[Information shown]
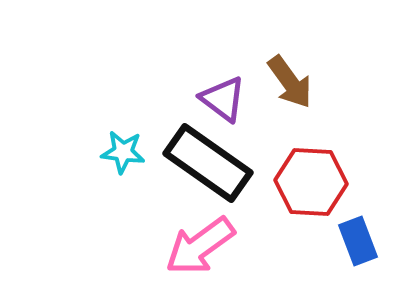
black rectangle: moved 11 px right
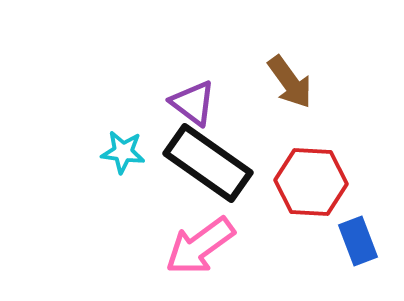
purple triangle: moved 30 px left, 4 px down
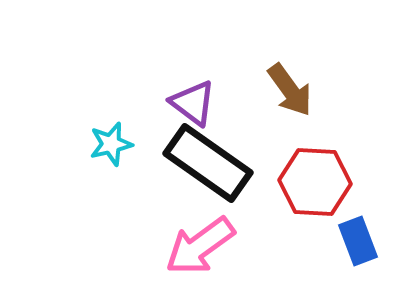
brown arrow: moved 8 px down
cyan star: moved 12 px left, 8 px up; rotated 21 degrees counterclockwise
red hexagon: moved 4 px right
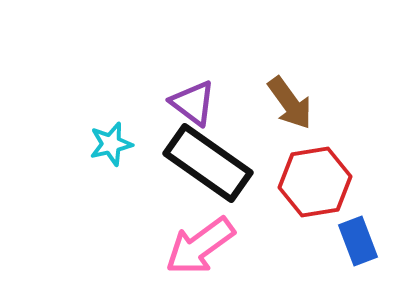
brown arrow: moved 13 px down
red hexagon: rotated 12 degrees counterclockwise
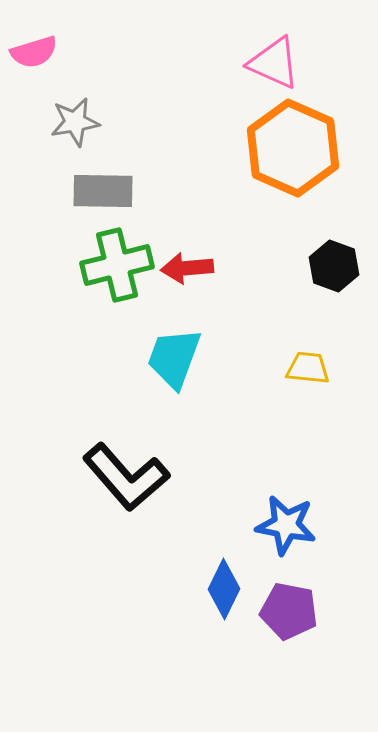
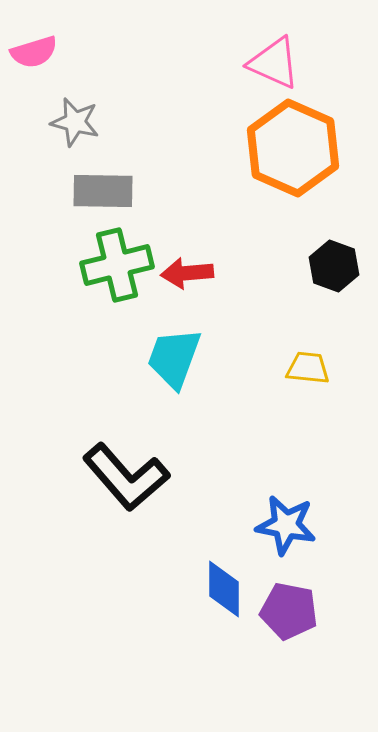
gray star: rotated 24 degrees clockwise
red arrow: moved 5 px down
blue diamond: rotated 26 degrees counterclockwise
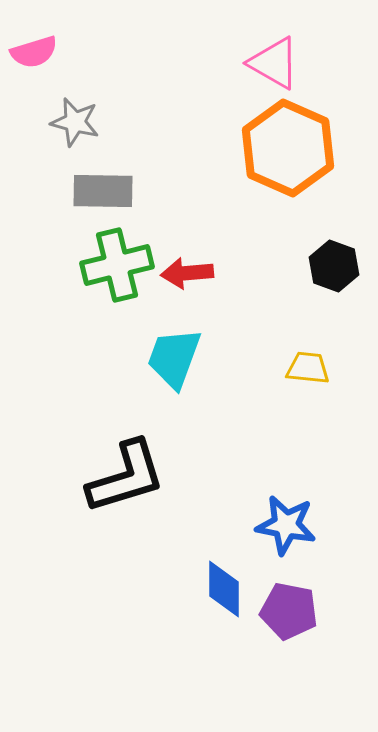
pink triangle: rotated 6 degrees clockwise
orange hexagon: moved 5 px left
black L-shape: rotated 66 degrees counterclockwise
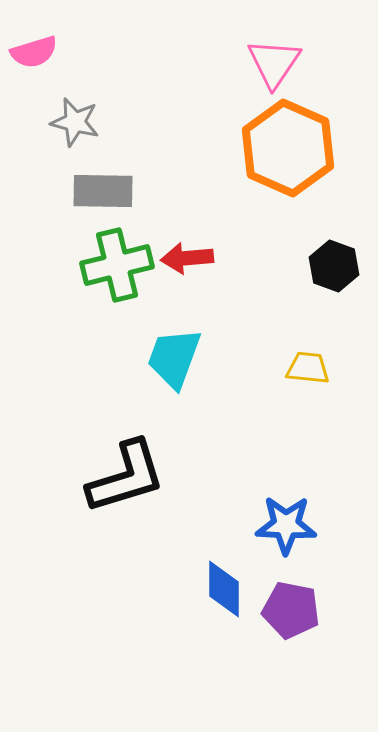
pink triangle: rotated 34 degrees clockwise
red arrow: moved 15 px up
blue star: rotated 8 degrees counterclockwise
purple pentagon: moved 2 px right, 1 px up
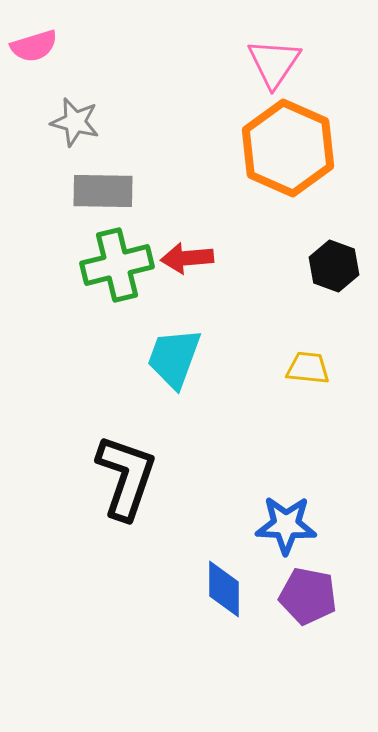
pink semicircle: moved 6 px up
black L-shape: rotated 54 degrees counterclockwise
purple pentagon: moved 17 px right, 14 px up
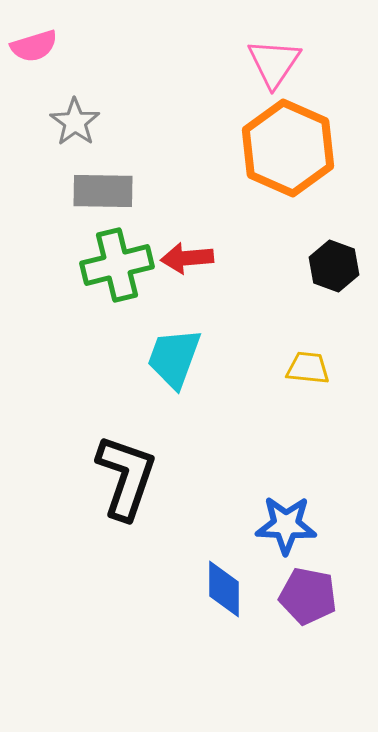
gray star: rotated 21 degrees clockwise
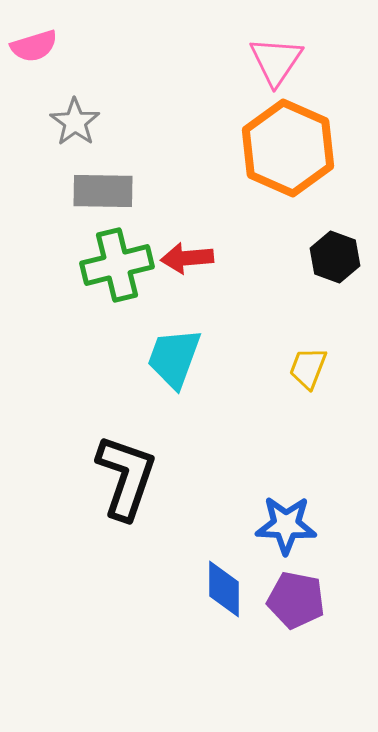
pink triangle: moved 2 px right, 2 px up
black hexagon: moved 1 px right, 9 px up
yellow trapezoid: rotated 75 degrees counterclockwise
purple pentagon: moved 12 px left, 4 px down
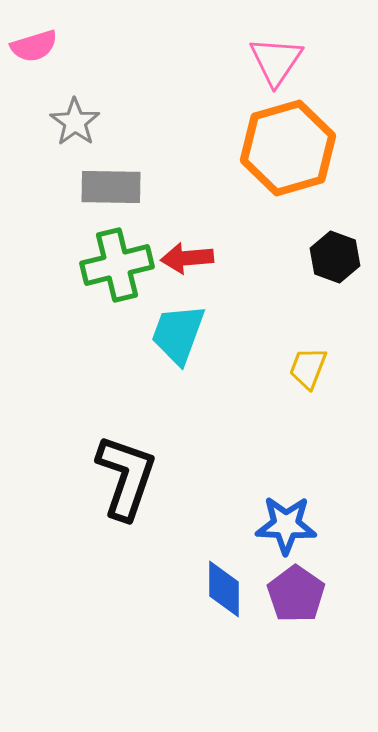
orange hexagon: rotated 20 degrees clockwise
gray rectangle: moved 8 px right, 4 px up
cyan trapezoid: moved 4 px right, 24 px up
purple pentagon: moved 6 px up; rotated 24 degrees clockwise
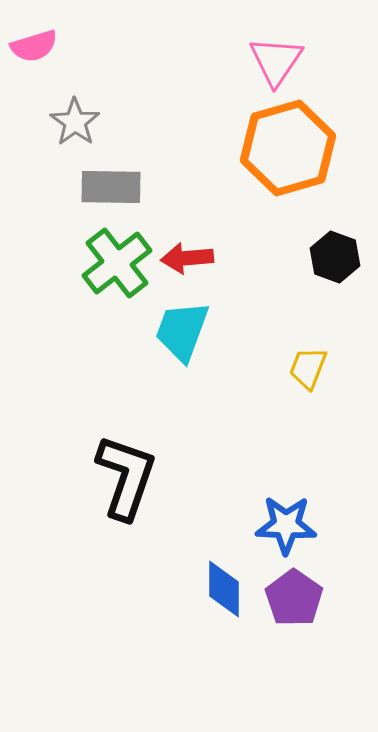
green cross: moved 2 px up; rotated 24 degrees counterclockwise
cyan trapezoid: moved 4 px right, 3 px up
purple pentagon: moved 2 px left, 4 px down
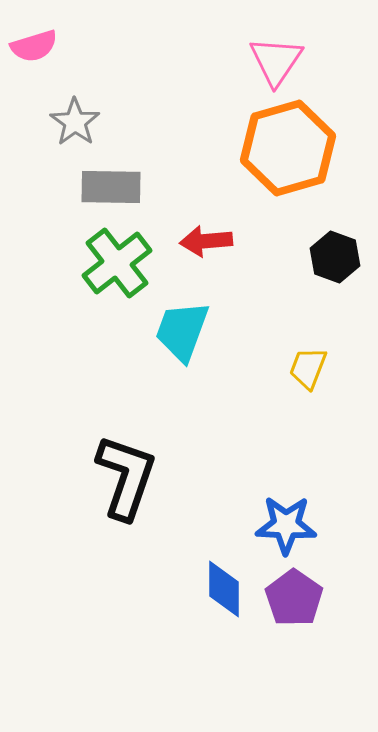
red arrow: moved 19 px right, 17 px up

[What is asked] Copy every line of the entries above word for word, but leave the pictures out.

[Complete answer]
black rectangle: moved 11 px right
purple triangle: moved 30 px left, 4 px down
brown arrow: moved 8 px down
cyan star: moved 12 px left, 8 px up; rotated 21 degrees counterclockwise
red hexagon: moved 4 px right
brown arrow: moved 13 px down
red hexagon: rotated 12 degrees counterclockwise
gray star: rotated 24 degrees clockwise
red arrow: moved 5 px down
blue diamond: rotated 26 degrees counterclockwise
pink triangle: rotated 6 degrees clockwise
orange hexagon: moved 5 px left
black L-shape: rotated 66 degrees counterclockwise
pink triangle: rotated 34 degrees clockwise
red arrow: moved 15 px up
blue star: rotated 8 degrees counterclockwise
purple pentagon: moved 2 px right, 1 px up
pink semicircle: moved 6 px up
black L-shape: rotated 54 degrees counterclockwise
purple pentagon: moved 17 px right, 14 px up
gray star: rotated 21 degrees clockwise
pink triangle: moved 2 px right, 2 px up
black hexagon: moved 1 px right, 9 px up
yellow trapezoid: rotated 75 degrees counterclockwise
purple pentagon: moved 12 px left, 4 px down
orange hexagon: rotated 20 degrees clockwise
gray rectangle: moved 8 px right, 4 px up
cyan trapezoid: moved 4 px right, 24 px up
purple pentagon: moved 6 px up; rotated 24 degrees clockwise
green cross: moved 2 px up; rotated 24 degrees counterclockwise
cyan trapezoid: moved 4 px right, 3 px up
purple pentagon: moved 2 px left, 4 px down
red arrow: moved 19 px right, 17 px up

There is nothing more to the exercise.